◆ **Problem statement**: Beginning with the first line, please repeat the entries exactly and end on the line that contains "move: patelnia (brązowy)".

⟨

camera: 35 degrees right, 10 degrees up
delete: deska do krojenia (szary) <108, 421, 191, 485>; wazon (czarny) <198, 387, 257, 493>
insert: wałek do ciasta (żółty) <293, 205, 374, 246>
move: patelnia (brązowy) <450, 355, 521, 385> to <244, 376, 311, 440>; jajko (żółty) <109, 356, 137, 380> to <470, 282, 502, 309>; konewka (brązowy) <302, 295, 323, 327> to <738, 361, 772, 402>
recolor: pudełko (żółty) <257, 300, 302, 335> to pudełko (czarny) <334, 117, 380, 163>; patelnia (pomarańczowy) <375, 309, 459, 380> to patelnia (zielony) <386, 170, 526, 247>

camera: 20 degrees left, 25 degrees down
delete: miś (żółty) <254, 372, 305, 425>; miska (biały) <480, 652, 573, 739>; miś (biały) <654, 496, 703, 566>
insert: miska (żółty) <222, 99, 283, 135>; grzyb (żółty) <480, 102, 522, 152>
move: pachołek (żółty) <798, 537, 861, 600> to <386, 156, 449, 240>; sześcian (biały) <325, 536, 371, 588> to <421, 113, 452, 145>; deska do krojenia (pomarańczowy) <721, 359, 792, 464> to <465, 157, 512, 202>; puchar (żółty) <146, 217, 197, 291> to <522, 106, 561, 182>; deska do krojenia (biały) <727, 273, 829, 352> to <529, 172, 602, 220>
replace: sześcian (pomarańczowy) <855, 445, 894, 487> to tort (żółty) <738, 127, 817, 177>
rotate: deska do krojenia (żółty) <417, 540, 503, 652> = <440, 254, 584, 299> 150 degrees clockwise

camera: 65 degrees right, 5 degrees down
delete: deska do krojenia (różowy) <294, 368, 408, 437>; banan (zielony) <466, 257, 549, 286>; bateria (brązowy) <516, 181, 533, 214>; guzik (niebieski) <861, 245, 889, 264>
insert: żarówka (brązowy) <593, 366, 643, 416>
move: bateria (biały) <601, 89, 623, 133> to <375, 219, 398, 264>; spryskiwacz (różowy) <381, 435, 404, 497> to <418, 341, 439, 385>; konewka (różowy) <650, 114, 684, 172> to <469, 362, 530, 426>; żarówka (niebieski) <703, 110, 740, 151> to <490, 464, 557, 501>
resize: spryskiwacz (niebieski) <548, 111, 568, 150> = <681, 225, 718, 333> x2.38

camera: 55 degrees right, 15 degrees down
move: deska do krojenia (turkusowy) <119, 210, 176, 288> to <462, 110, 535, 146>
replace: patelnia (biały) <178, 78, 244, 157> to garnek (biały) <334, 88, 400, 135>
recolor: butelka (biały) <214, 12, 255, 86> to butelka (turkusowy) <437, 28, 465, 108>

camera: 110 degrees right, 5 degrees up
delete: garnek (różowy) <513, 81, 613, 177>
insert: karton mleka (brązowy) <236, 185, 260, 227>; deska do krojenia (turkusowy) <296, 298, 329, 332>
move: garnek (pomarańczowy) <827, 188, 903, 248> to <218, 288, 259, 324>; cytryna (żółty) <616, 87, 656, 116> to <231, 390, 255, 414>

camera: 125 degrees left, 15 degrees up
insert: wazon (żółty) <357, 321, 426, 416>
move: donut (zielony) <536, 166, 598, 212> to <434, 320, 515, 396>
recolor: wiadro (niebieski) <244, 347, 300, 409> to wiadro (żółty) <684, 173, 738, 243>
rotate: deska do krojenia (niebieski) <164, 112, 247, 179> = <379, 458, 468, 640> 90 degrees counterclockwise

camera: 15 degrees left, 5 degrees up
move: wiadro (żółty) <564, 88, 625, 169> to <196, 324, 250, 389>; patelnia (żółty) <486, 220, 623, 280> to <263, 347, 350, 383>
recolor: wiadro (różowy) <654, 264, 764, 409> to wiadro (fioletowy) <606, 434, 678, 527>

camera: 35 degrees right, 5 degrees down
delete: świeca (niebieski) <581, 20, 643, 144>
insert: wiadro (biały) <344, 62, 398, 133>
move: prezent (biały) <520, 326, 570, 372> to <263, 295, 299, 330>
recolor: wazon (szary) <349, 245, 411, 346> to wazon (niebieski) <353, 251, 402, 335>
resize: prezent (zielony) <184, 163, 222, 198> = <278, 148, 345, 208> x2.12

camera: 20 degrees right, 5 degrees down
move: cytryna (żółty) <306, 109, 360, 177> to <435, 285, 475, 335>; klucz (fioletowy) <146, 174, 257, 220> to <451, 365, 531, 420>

⟩

◆ **Answer box**:
camera: 35 degrees right, 10 degrees up
delete: deska do krojenia (szary) <108, 421, 191, 485>; wazon (czarny) <198, 387, 257, 493>
insert: wałek do ciasta (żółty) <293, 205, 374, 246>
move: patelnia (brązowy) <450, 355, 521, 385> to <244, 376, 311, 440>; jajko (żółty) <109, 356, 137, 380> to <470, 282, 502, 309>; konewka (brązowy) <302, 295, 323, 327> to <738, 361, 772, 402>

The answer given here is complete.